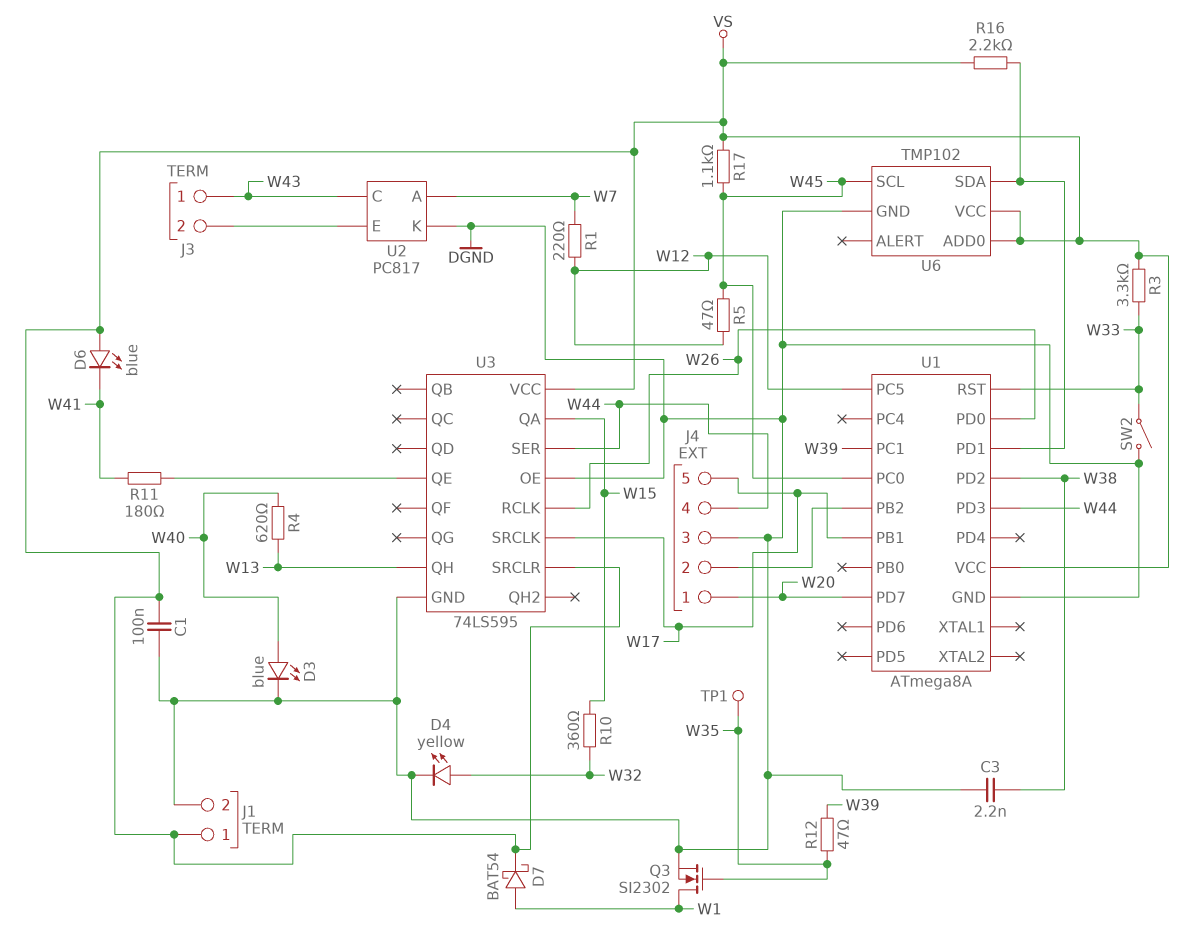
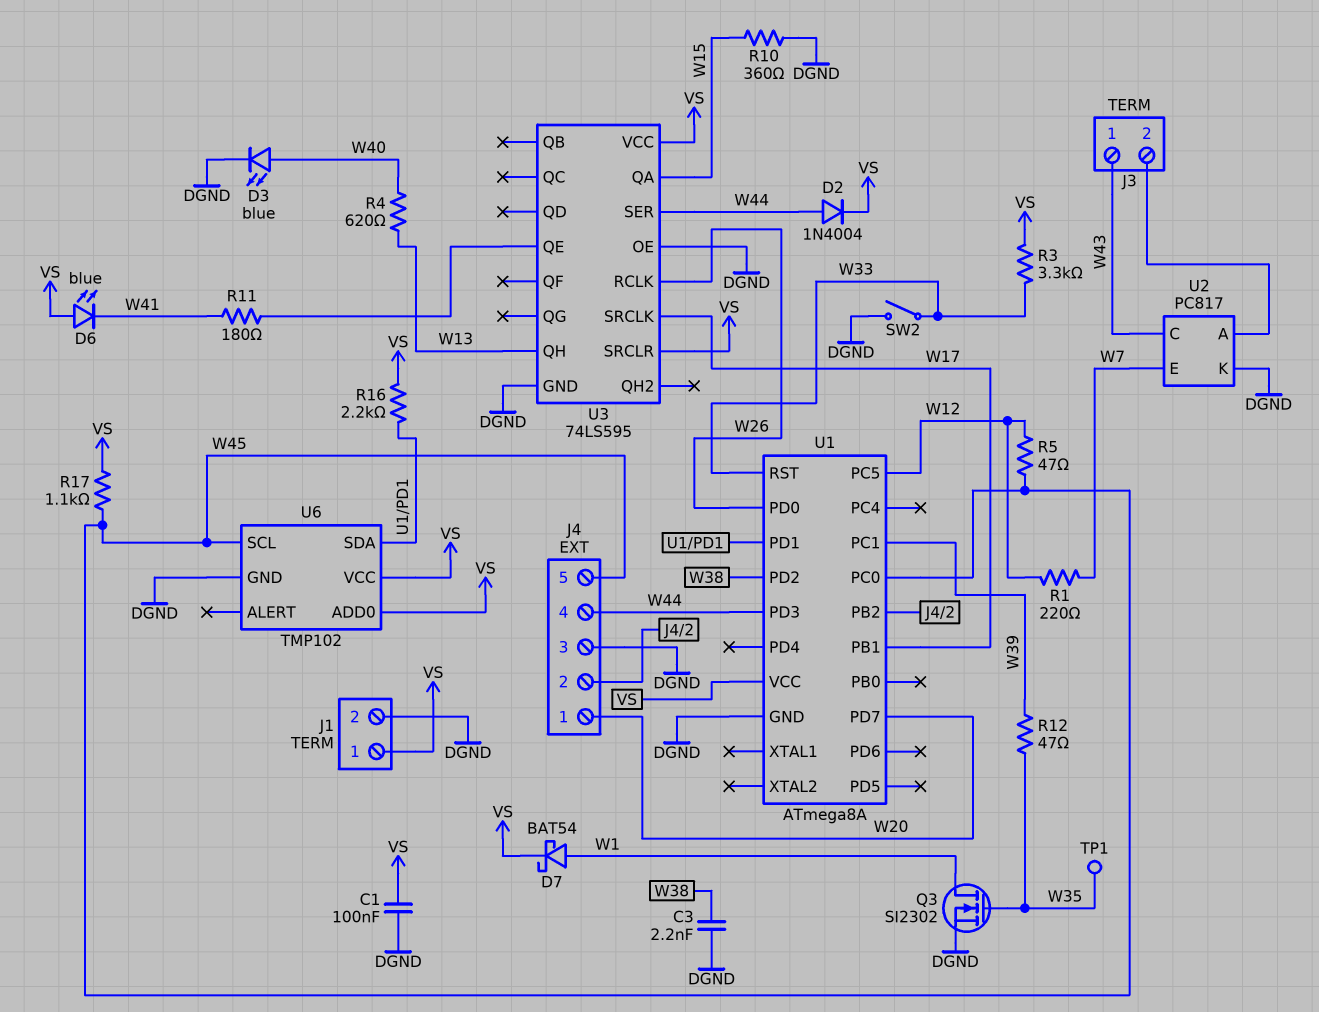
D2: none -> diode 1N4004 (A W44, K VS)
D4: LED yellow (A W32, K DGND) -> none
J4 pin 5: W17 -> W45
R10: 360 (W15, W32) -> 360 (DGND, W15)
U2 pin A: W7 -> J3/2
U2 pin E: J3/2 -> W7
----------------
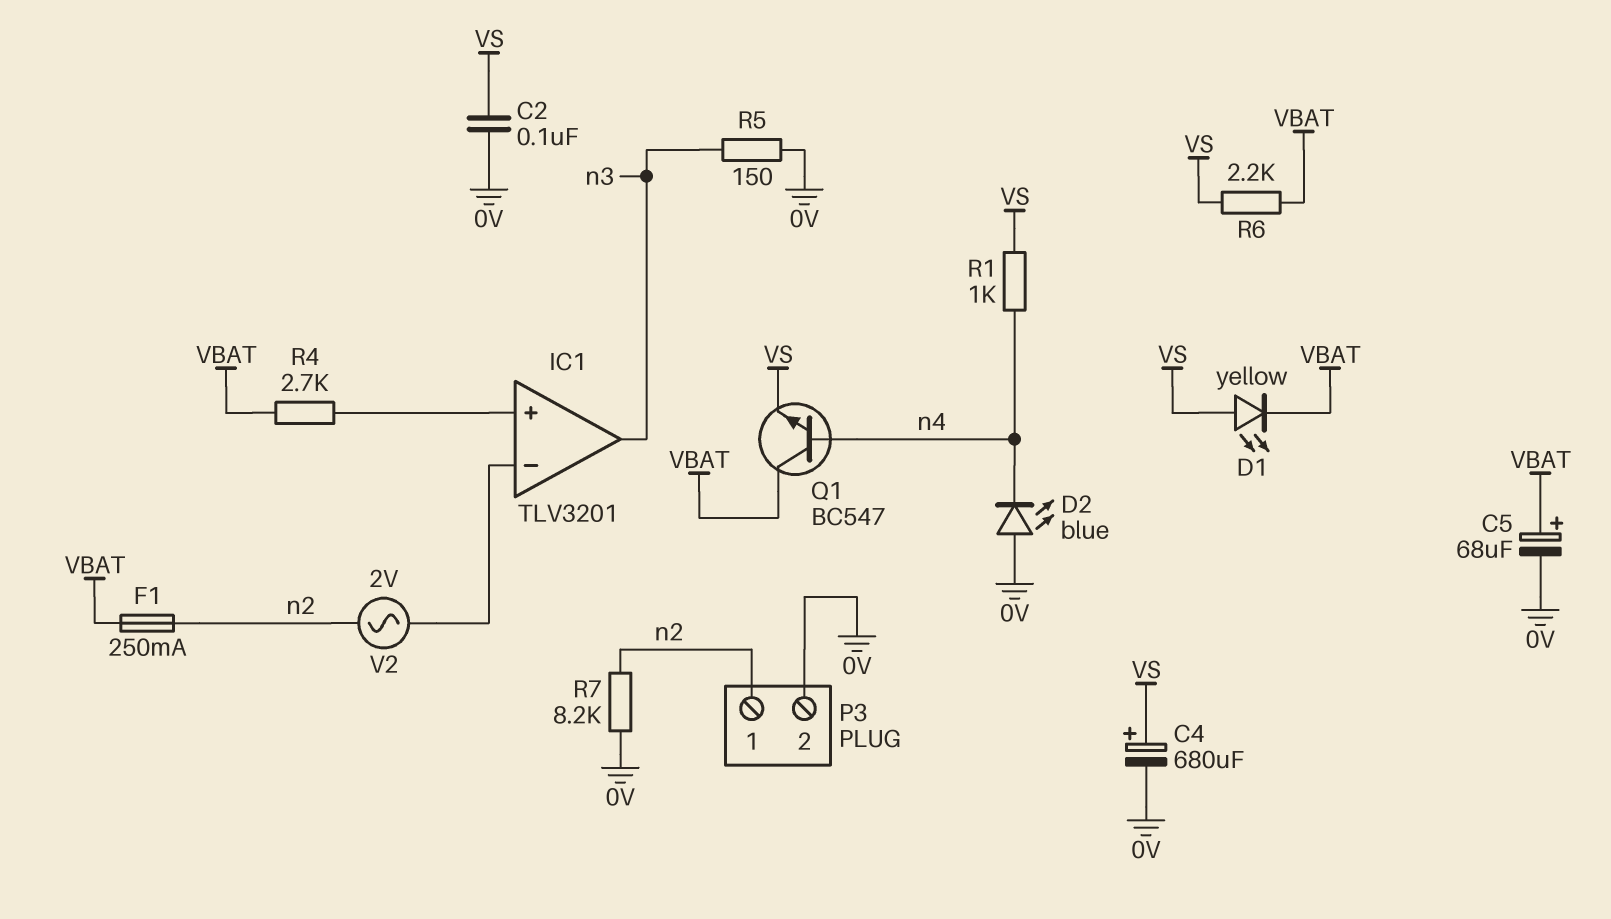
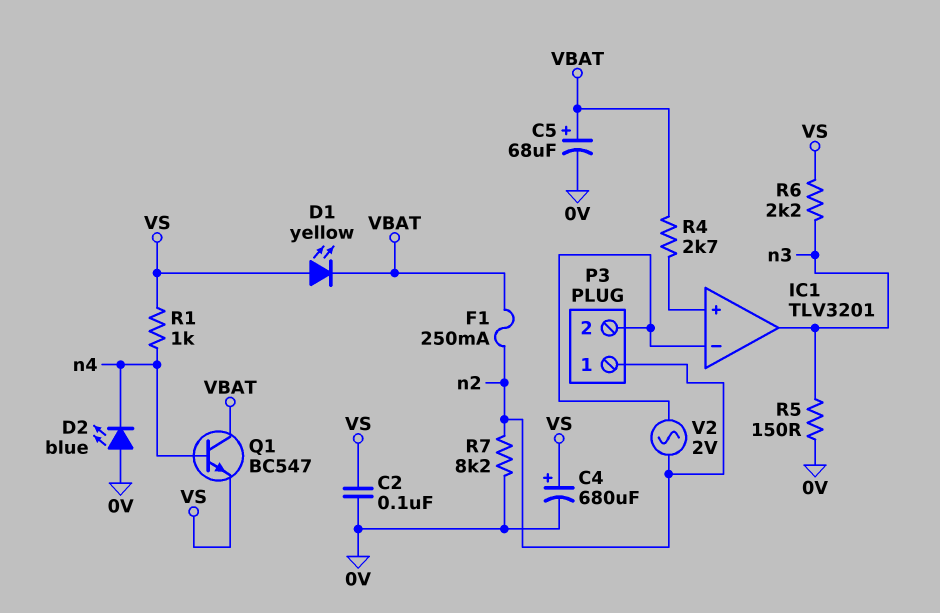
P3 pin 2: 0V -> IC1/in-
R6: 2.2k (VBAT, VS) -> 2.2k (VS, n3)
----------------
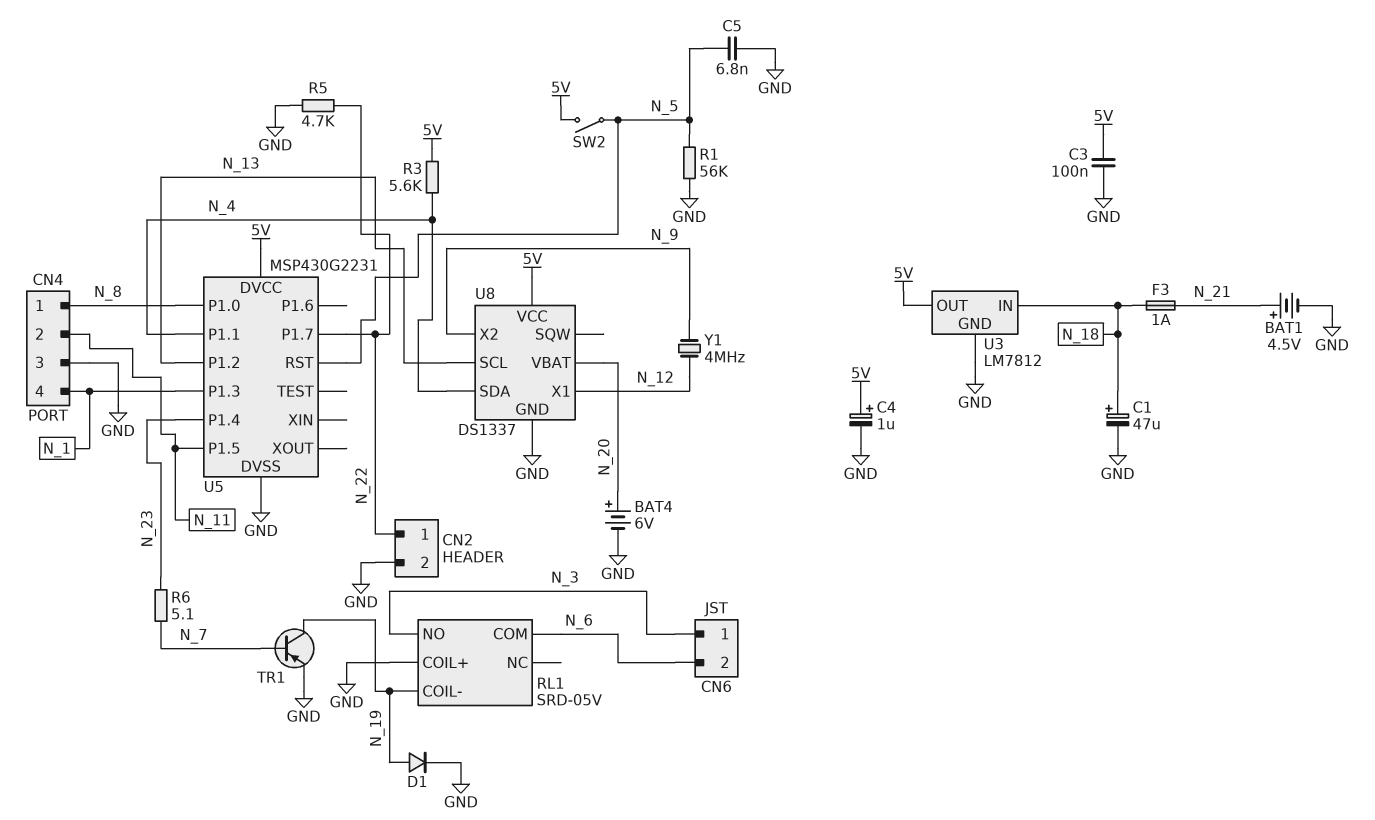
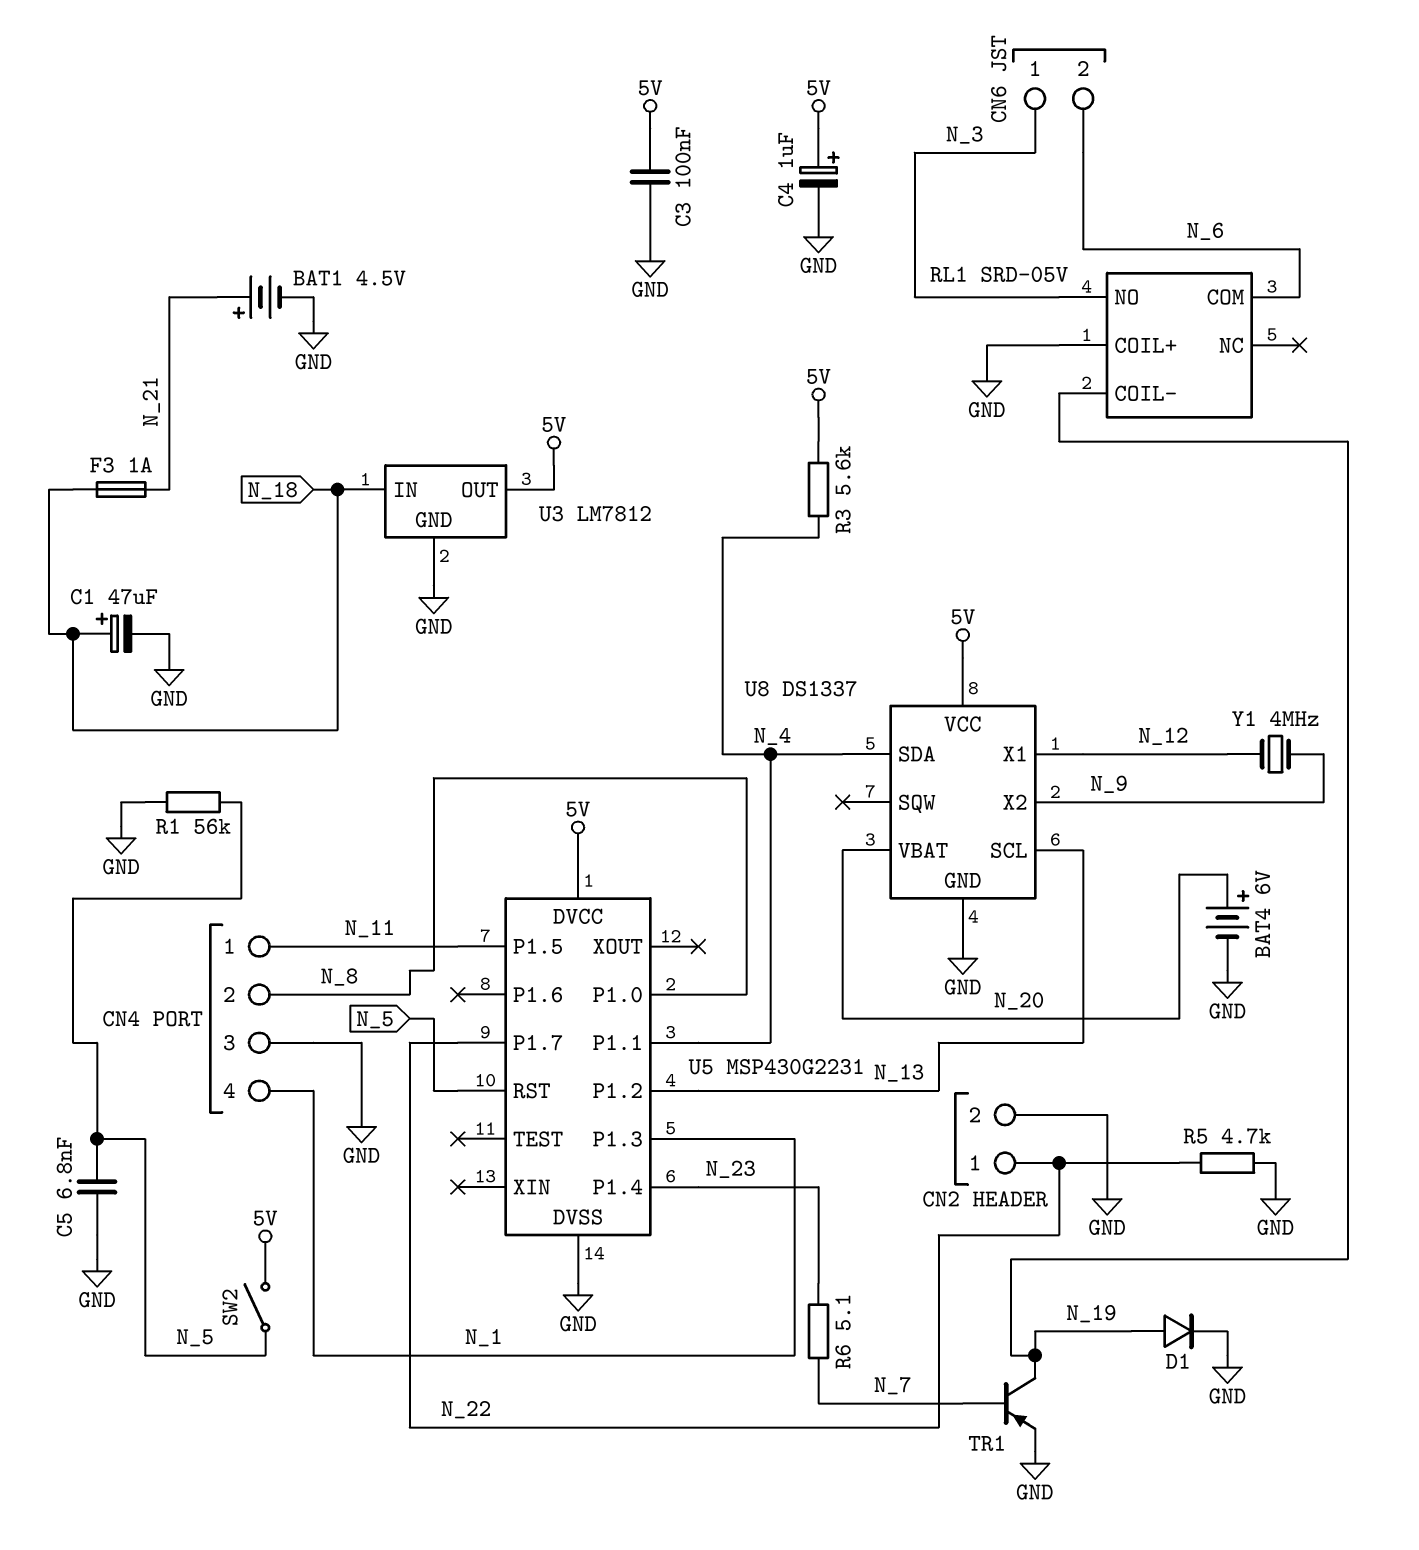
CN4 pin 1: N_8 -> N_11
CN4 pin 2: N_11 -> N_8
----------------
Work item:
Filter the records above for the string "DGND" and copy each matching line.

Solution to the problem:
D4: LED yellow (A W32, K DGND) -> none
R10: 360 (W15, W32) -> 360 (DGND, W15)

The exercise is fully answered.